Your assignment —
Would you copy the records exactly, leaving the pictures out?

Items listed in a dataset
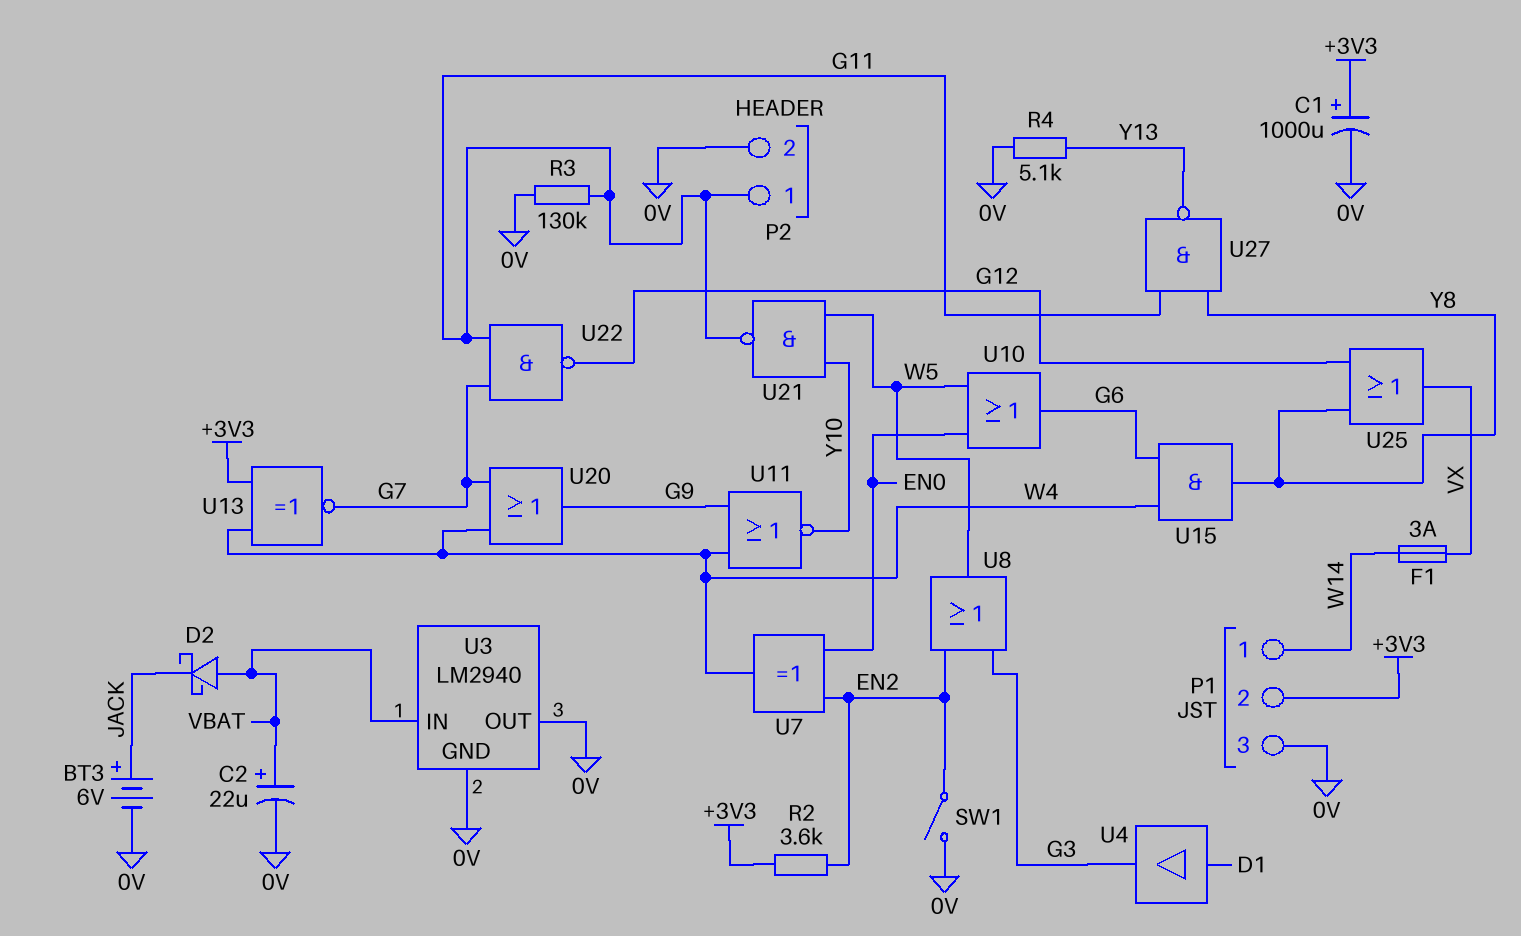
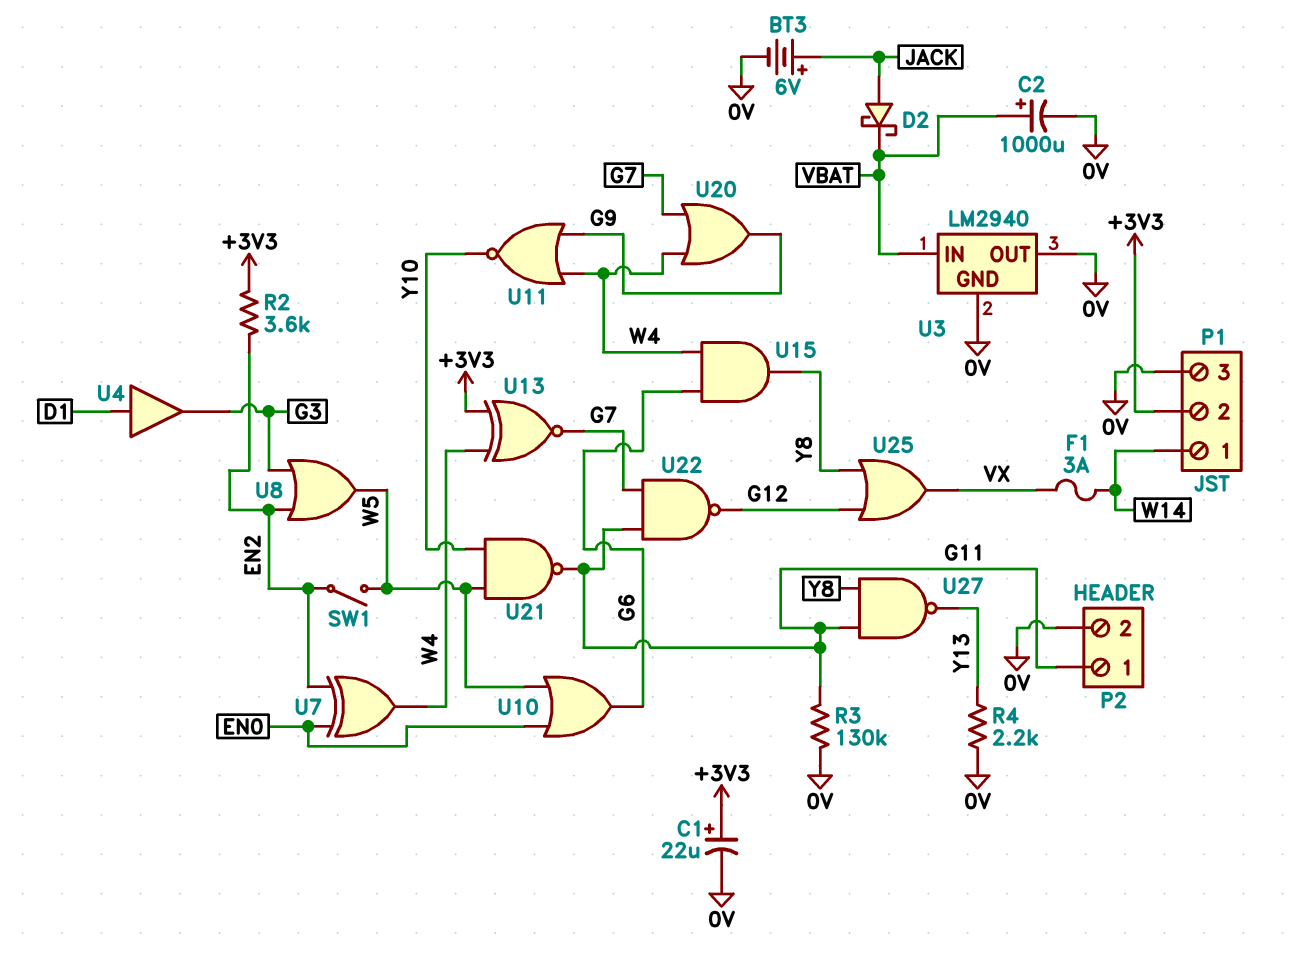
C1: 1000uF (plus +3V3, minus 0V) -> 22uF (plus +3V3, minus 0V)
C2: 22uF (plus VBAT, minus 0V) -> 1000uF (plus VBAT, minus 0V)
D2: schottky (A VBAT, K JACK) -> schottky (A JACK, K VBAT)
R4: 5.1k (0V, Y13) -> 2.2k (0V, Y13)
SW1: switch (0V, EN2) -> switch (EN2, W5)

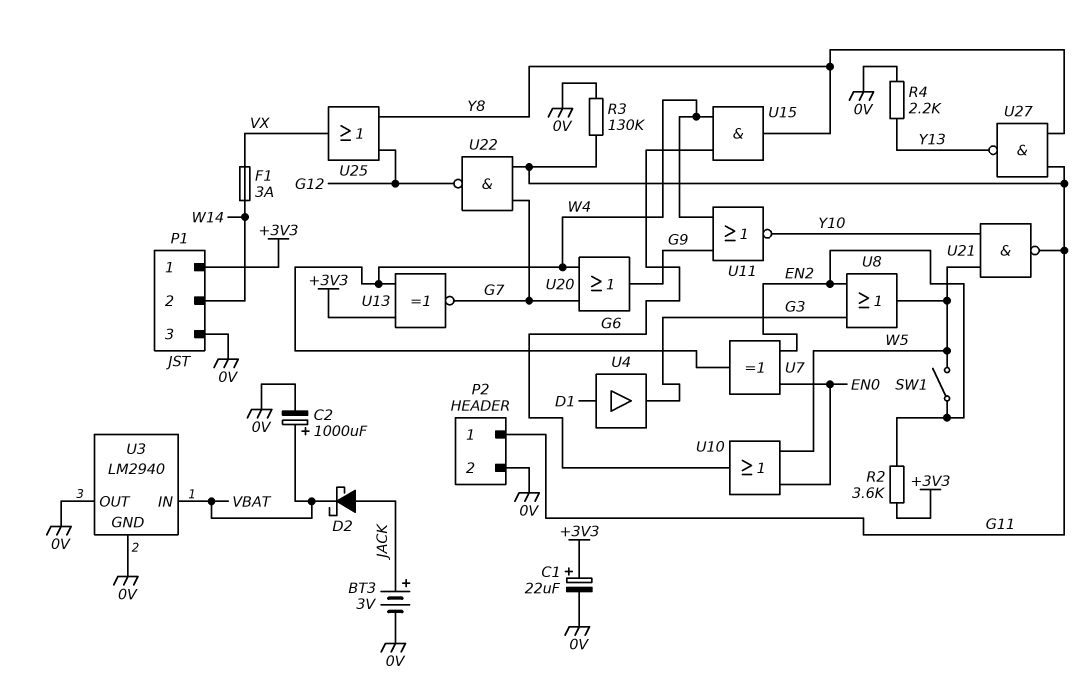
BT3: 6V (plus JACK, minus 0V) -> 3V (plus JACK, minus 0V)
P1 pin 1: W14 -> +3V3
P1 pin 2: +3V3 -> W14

Answer to the problem —
C1: 1000uF (plus +3V3, minus 0V) -> 22uF (plus +3V3, minus 0V)
C2: 22uF (plus VBAT, minus 0V) -> 1000uF (plus VBAT, minus 0V)
D2: schottky (A VBAT, K JACK) -> schottky (A JACK, K VBAT)
R4: 5.1k (0V, Y13) -> 2.2k (0V, Y13)
SW1: switch (0V, EN2) -> switch (EN2, W5)

BT3: 6V (plus JACK, minus 0V) -> 3V (plus JACK, minus 0V)
P1 pin 1: W14 -> +3V3
P1 pin 2: +3V3 -> W14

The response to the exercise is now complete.